> _DATA SUPPLIED_
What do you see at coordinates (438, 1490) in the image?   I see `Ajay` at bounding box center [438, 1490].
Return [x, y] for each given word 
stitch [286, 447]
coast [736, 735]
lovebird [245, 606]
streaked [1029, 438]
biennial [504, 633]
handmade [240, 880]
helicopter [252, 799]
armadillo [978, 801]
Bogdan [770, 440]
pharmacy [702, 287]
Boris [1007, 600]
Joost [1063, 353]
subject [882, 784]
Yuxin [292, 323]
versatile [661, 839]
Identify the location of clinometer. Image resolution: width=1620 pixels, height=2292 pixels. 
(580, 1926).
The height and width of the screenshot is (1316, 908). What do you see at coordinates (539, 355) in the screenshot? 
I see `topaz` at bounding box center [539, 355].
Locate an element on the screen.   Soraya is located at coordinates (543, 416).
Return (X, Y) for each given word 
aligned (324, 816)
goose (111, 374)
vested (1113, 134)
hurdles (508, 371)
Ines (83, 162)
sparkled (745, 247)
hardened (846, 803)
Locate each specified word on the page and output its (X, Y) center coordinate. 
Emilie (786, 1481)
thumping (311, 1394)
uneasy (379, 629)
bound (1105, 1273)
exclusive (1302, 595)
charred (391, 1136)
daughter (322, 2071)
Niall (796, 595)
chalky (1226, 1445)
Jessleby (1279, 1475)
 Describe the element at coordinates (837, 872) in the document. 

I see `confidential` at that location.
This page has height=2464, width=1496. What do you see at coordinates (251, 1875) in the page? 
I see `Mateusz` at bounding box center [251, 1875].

> _REQUEST_
Copy all of the material above word for word, with every line in its original order.

> _EXERCISE SOLUTION_
What do you see at coordinates (438, 1490) in the image?   I see `Ajay` at bounding box center [438, 1490].
Return [x, y] for each given word 
stitch [286, 447]
coast [736, 735]
lovebird [245, 606]
streaked [1029, 438]
biennial [504, 633]
handmade [240, 880]
helicopter [252, 799]
armadillo [978, 801]
Bogdan [770, 440]
pharmacy [702, 287]
Boris [1007, 600]
Joost [1063, 353]
subject [882, 784]
Yuxin [292, 323]
versatile [661, 839]
Identify the location of clinometer. Image resolution: width=1620 pixels, height=2292 pixels. 
(580, 1926).
The height and width of the screenshot is (1316, 908). What do you see at coordinates (539, 355) in the screenshot? 
I see `topaz` at bounding box center [539, 355].
Locate an element on the screen.   Soraya is located at coordinates (543, 416).
Return (X, Y) for each given word 
aligned (324, 816)
goose (111, 374)
vested (1113, 134)
hurdles (508, 371)
Ines (83, 162)
sparkled (745, 247)
hardened (846, 803)
Locate each specified word on the page and output its (X, Y) center coordinate. 
Emilie (786, 1481)
thumping (311, 1394)
uneasy (379, 629)
bound (1105, 1273)
exclusive (1302, 595)
charred (391, 1136)
daughter (322, 2071)
Niall (796, 595)
chalky (1226, 1445)
Jessleby (1279, 1475)
 Describe the element at coordinates (837, 872) in the document. 

I see `confidential` at that location.
This page has height=2464, width=1496. What do you see at coordinates (251, 1875) in the page? 
I see `Mateusz` at bounding box center [251, 1875].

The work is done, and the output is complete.